- DATA TO EXAMINE -
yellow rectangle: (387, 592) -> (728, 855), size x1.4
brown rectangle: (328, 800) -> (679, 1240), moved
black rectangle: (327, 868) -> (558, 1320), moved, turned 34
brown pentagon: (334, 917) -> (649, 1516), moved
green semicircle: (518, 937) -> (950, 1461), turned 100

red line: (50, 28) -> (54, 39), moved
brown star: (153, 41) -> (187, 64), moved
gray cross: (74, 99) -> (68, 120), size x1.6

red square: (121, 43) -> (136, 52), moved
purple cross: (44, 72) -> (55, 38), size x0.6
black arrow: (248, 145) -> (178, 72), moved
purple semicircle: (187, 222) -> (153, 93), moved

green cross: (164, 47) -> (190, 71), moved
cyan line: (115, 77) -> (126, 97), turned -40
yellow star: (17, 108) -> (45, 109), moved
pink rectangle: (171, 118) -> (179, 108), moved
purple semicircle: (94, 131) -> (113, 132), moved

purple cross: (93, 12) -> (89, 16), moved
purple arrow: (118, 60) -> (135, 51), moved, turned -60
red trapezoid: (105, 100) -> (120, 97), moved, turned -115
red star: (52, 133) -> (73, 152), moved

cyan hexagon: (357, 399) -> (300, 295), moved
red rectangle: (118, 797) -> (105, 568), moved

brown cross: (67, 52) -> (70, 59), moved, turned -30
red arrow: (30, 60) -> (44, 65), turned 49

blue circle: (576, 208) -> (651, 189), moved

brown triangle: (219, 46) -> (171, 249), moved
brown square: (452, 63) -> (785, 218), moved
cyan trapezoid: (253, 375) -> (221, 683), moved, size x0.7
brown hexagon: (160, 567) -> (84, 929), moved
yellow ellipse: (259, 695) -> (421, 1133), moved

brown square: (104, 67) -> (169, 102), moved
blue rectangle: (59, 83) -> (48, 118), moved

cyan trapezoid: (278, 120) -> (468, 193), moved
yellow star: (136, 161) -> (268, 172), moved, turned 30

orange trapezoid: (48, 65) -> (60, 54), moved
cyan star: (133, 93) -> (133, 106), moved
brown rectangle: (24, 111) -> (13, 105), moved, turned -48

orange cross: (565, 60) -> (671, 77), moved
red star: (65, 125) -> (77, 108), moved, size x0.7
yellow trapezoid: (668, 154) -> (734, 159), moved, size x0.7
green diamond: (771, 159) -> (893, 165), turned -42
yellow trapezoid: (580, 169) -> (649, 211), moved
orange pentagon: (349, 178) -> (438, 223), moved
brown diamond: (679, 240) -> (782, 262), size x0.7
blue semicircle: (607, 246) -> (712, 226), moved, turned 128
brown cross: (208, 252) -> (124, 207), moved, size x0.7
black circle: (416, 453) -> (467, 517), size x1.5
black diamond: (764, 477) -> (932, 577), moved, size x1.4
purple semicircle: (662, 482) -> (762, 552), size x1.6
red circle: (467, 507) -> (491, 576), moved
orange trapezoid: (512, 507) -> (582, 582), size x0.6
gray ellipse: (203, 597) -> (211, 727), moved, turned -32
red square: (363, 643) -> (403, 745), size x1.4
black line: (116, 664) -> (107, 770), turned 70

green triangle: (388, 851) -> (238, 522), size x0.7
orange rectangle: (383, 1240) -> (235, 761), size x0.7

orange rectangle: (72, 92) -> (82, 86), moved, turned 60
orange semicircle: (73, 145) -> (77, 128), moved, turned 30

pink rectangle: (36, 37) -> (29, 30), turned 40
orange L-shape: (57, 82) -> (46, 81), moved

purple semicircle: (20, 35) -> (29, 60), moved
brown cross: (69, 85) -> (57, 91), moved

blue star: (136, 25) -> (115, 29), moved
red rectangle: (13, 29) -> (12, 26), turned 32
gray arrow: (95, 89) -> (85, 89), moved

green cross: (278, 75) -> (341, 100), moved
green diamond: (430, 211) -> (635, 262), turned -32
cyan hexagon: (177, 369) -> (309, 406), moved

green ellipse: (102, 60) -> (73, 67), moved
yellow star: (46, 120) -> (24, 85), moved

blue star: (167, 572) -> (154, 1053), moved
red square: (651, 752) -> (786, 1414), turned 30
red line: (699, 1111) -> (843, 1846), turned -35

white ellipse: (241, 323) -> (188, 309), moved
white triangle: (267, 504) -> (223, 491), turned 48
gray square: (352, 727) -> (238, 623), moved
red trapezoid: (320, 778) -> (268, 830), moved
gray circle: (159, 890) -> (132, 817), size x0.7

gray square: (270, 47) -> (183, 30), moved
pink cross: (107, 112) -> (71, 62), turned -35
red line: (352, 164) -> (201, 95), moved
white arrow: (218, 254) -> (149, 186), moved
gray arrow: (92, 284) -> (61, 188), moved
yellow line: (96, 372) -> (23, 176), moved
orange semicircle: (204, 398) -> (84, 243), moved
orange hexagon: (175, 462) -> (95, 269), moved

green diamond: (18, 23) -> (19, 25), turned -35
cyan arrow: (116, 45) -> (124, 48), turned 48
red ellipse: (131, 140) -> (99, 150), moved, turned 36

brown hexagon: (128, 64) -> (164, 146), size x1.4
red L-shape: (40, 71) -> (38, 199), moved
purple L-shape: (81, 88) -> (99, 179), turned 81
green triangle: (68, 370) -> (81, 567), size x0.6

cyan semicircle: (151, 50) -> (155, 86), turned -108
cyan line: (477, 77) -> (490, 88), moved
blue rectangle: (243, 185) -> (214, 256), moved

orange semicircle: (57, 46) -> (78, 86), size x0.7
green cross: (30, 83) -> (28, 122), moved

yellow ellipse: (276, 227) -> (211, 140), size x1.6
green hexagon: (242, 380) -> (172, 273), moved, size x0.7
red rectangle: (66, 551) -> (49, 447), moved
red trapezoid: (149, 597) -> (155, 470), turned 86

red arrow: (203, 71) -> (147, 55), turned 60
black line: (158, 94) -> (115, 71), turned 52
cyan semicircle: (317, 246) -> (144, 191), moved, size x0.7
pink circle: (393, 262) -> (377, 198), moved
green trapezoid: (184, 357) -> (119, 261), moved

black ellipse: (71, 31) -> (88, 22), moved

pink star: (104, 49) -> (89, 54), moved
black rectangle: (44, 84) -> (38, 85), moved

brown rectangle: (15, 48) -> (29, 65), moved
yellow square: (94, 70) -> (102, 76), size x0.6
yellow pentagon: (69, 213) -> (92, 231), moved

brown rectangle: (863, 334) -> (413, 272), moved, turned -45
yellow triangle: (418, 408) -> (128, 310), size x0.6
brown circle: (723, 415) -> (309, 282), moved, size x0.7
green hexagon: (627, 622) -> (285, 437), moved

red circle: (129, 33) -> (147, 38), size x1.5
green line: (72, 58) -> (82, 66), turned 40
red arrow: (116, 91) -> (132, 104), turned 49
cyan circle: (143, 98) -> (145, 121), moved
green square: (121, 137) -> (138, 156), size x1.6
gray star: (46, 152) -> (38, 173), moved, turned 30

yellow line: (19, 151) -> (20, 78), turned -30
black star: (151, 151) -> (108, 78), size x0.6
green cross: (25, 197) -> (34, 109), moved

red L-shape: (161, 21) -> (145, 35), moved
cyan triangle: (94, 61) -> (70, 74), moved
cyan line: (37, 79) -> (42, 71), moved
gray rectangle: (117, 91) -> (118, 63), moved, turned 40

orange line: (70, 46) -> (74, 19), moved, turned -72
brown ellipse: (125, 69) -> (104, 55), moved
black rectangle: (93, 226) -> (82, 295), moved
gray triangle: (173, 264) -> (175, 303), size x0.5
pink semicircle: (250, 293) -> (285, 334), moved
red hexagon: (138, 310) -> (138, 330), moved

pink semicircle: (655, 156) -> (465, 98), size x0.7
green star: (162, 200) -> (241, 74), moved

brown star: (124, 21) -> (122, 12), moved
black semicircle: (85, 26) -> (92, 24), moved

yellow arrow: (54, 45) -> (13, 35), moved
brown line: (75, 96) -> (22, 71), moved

- YOUR INSTRUCTIONS -
Within the material above, transcribe exactly the lines that run from the line holding "black star: (151, 151)" through the line holding "orange line: (70, 46)".

- SOLUTION TO THIS TASK -
black star: (151, 151) -> (108, 78), size x0.6
green cross: (25, 197) -> (34, 109), moved

red L-shape: (161, 21) -> (145, 35), moved
cyan triangle: (94, 61) -> (70, 74), moved
cyan line: (37, 79) -> (42, 71), moved
gray rectangle: (117, 91) -> (118, 63), moved, turned 40

orange line: (70, 46) -> (74, 19), moved, turned -72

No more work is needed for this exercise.